DATA SUPPLIED Start Marker
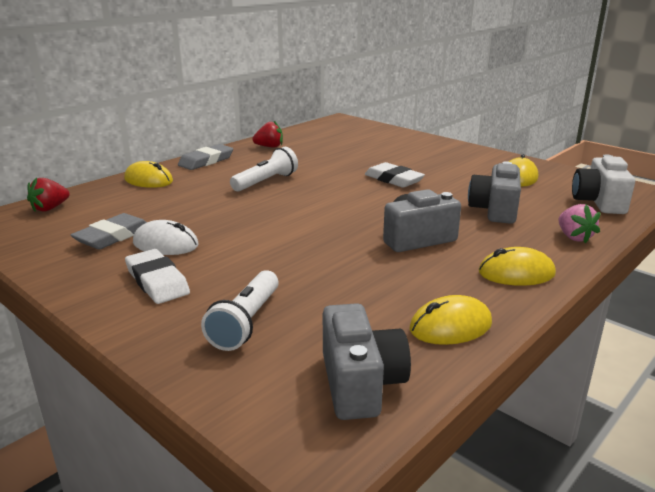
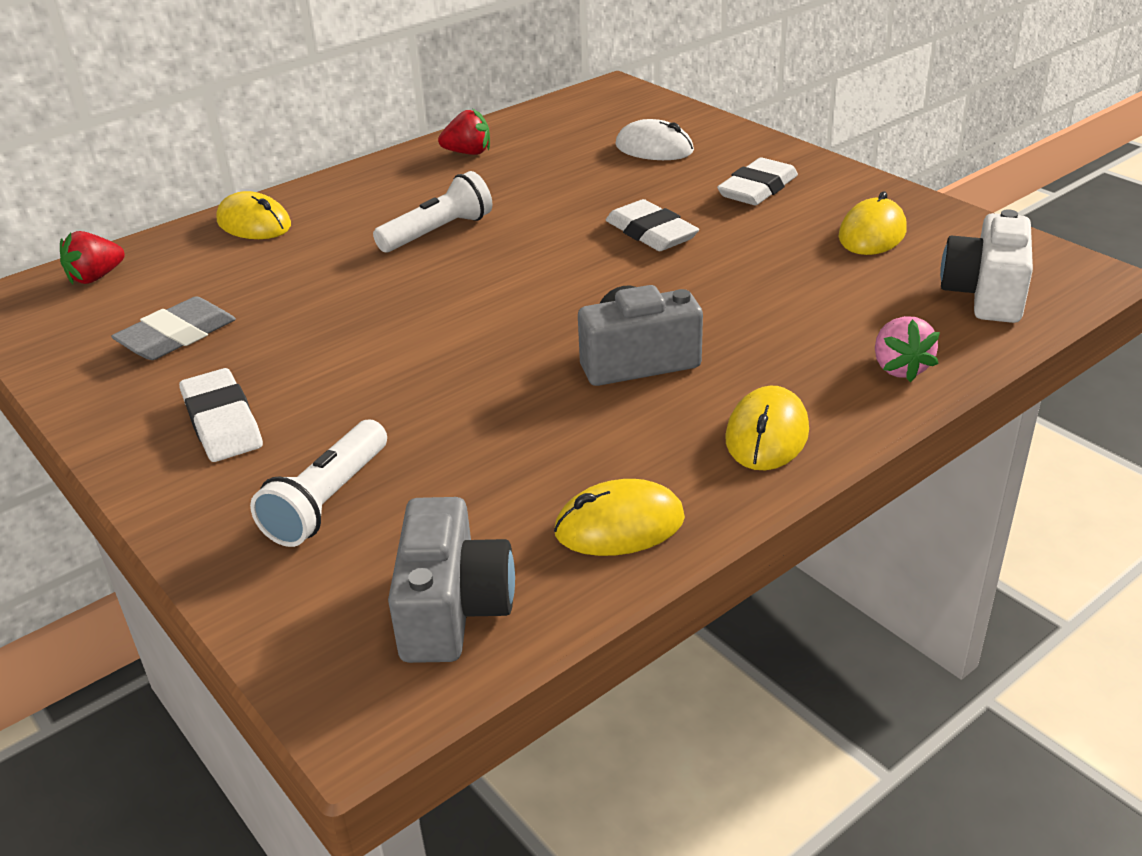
camera: 10 degrees right, 10 degrees up
(165, 244) = (250, 354): white mouse -> white mouse (654, 148)
(206, 161) = (355, 184): grey eraser -> none
(443, 159) = (757, 188): none -> white eraser
(494, 210) = (793, 306): grey camera -> none
(516, 273) = (766, 435): yellow mouse -> yellow mouse turned 75 degrees counterclockwise

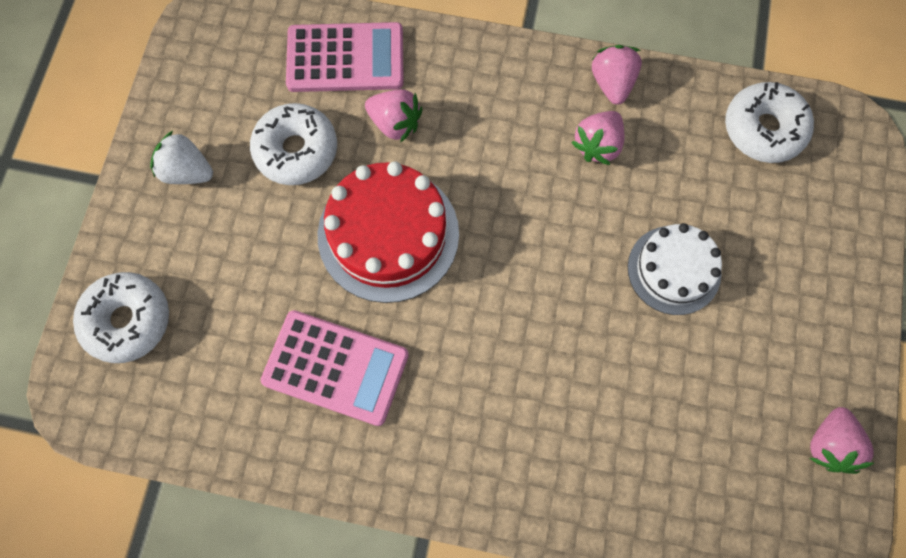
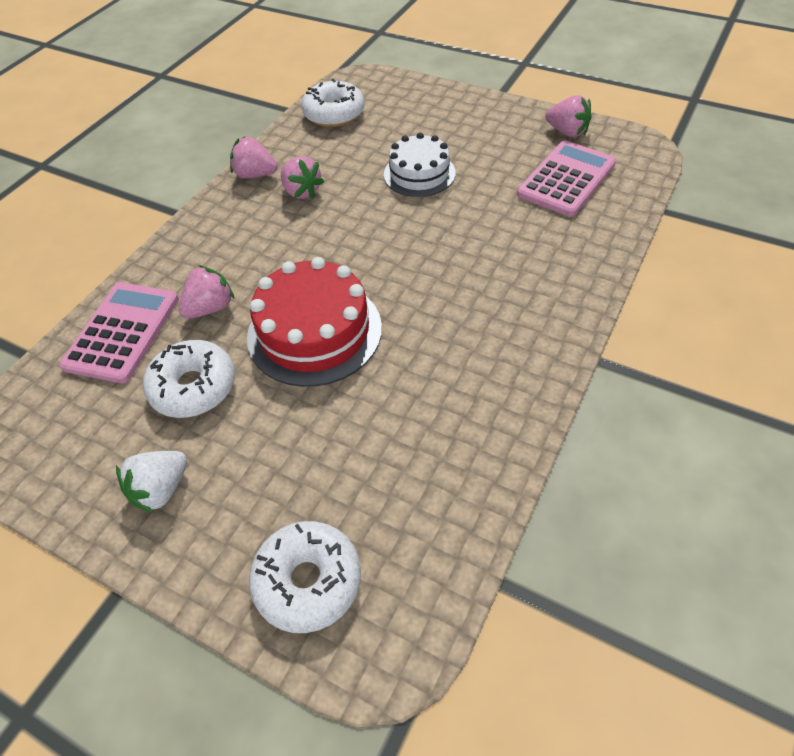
camera: 70 degrees left, 20 degrees down
(336, 367) = (427, 393): pink calculator -> pink calculator (566, 179)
DATA SUPPLIED End Marker
Go through the entries above and output them exactly, without pictures.

EXERCISE SOLUTION »
camera: 10 degrees right, 10 degrees up
(165, 244) = (250, 354): white mouse -> white mouse (654, 148)
(206, 161) = (355, 184): grey eraser -> none
(443, 159) = (757, 188): none -> white eraser
(494, 210) = (793, 306): grey camera -> none
(516, 273) = (766, 435): yellow mouse -> yellow mouse turned 75 degrees counterclockwise

camera: 70 degrees left, 20 degrees down
(336, 367) = (427, 393): pink calculator -> pink calculator (566, 179)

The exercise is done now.